▸ **What is required**
Give back the lines below verbatim, omitting all pictures.

▸ **The records**

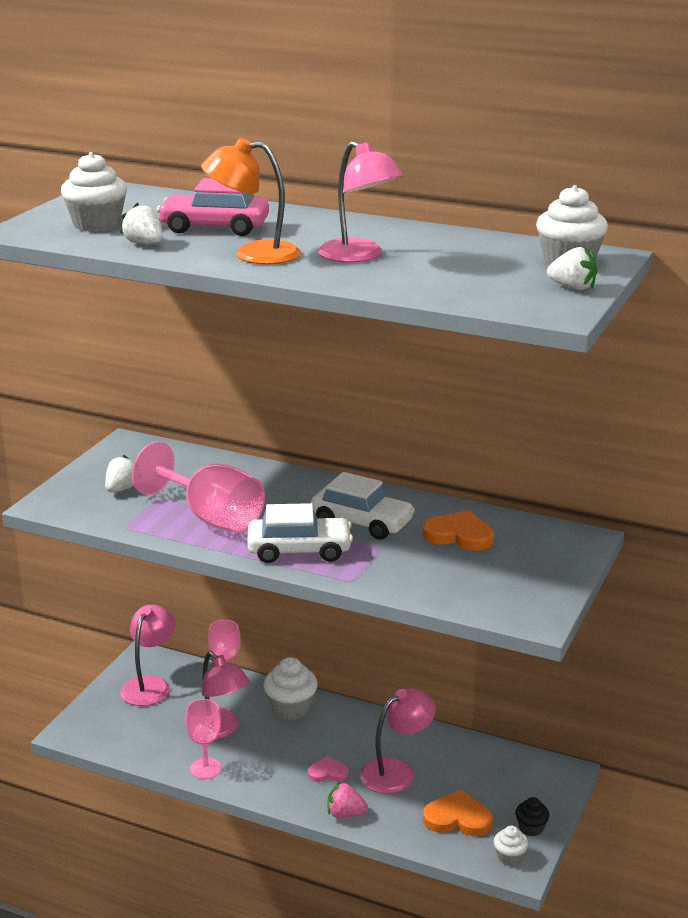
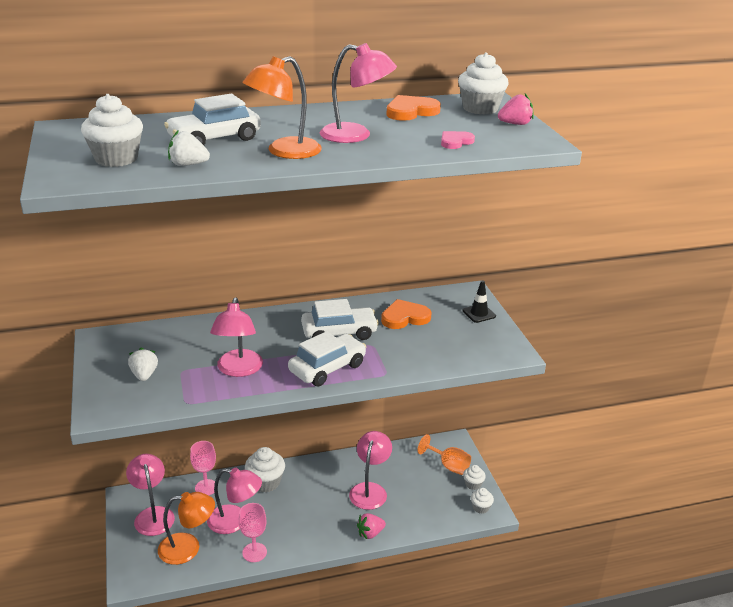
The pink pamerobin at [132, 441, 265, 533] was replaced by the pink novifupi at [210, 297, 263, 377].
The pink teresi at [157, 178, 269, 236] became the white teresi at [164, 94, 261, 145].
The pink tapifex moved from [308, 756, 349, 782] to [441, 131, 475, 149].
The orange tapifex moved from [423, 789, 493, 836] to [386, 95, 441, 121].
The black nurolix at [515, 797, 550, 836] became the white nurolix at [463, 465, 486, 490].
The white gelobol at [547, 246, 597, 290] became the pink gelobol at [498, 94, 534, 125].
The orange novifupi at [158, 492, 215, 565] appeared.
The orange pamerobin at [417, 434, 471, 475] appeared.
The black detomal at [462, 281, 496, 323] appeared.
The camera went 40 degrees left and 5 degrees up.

▸ **Written answer**
The pink pamerobin at [132, 441, 265, 533] was replaced by the pink novifupi at [210, 297, 263, 377].
The pink teresi at [157, 178, 269, 236] became the white teresi at [164, 94, 261, 145].
The pink tapifex moved from [308, 756, 349, 782] to [441, 131, 475, 149].
The orange tapifex moved from [423, 789, 493, 836] to [386, 95, 441, 121].
The black nurolix at [515, 797, 550, 836] became the white nurolix at [463, 465, 486, 490].
The white gelobol at [547, 246, 597, 290] became the pink gelobol at [498, 94, 534, 125].
The orange novifupi at [158, 492, 215, 565] appeared.
The orange pamerobin at [417, 434, 471, 475] appeared.
The black detomal at [462, 281, 496, 323] appeared.
The camera went 40 degrees left and 5 degrees up.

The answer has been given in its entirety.